▶ [Requirement]: Range to reproduce from the entries below: the line with "camera: 20 degrees left, 5 degrees up", the line with "(528, 203) = (394, 161): none -> purple mug", and every line in between. Give them exactly and give nothing else.
***** Working data *****
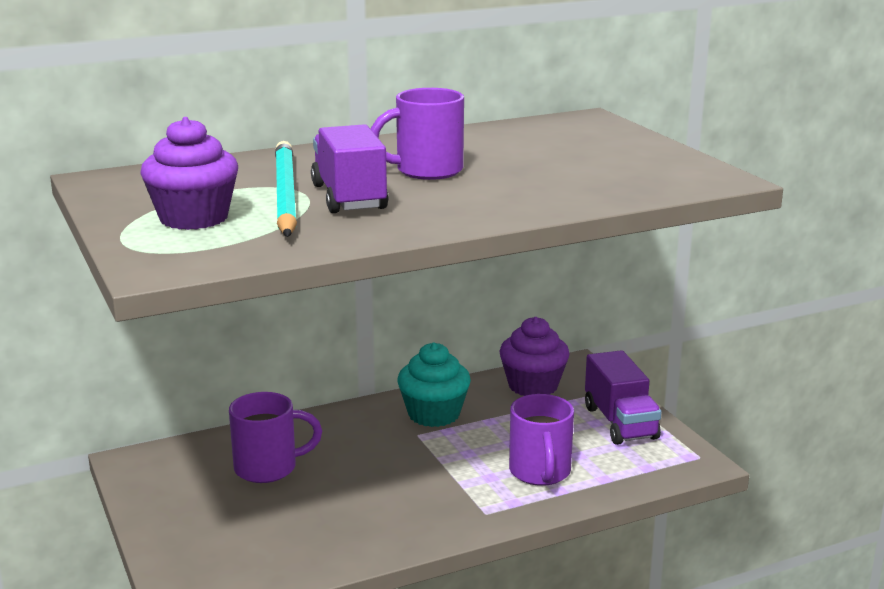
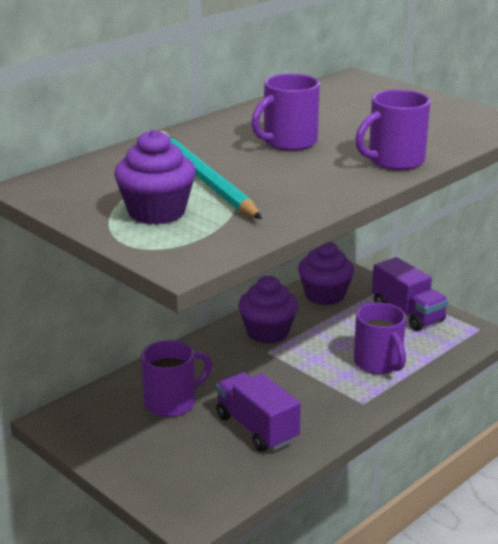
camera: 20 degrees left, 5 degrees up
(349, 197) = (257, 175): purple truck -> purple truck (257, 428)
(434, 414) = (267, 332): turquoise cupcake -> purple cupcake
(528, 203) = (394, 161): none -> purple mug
*****
***** Working data *****
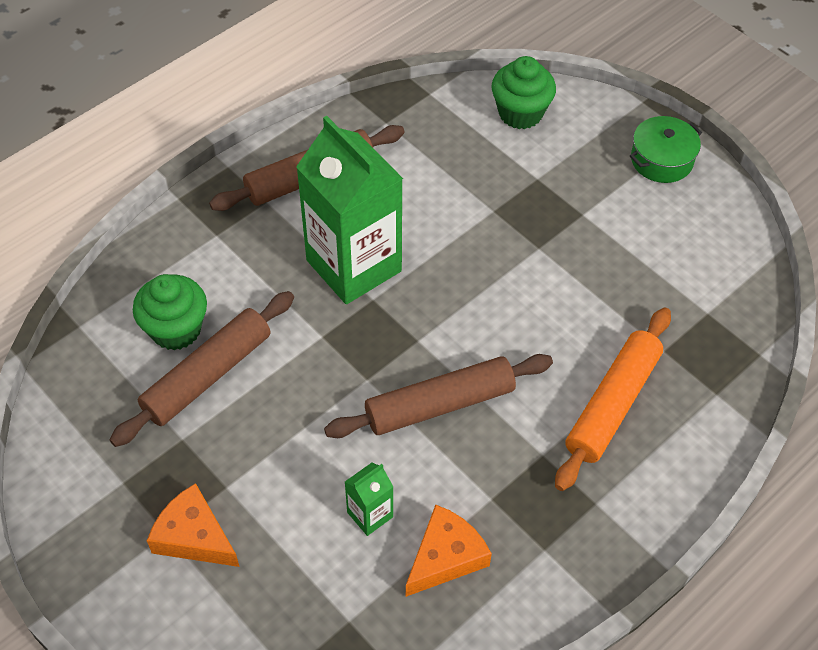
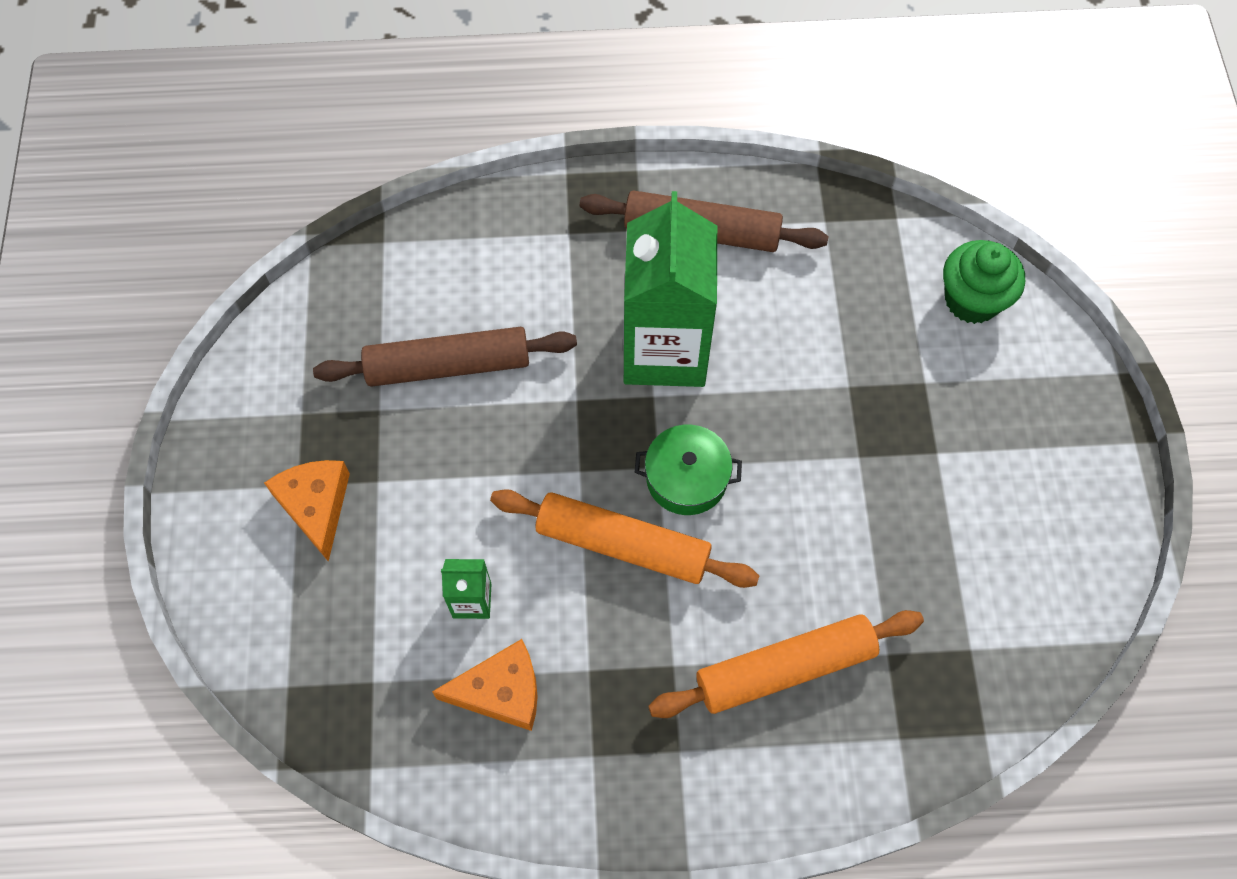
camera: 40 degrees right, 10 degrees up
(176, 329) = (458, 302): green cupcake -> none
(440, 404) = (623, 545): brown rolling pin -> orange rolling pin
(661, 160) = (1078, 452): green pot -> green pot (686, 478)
*****
▶ [Output]:
camera: 20 degrees left, 5 degrees up
(349, 197) = (257, 175): purple truck -> purple truck (257, 428)
(434, 414) = (267, 332): turquoise cupcake -> purple cupcake
(528, 203) = (394, 161): none -> purple mug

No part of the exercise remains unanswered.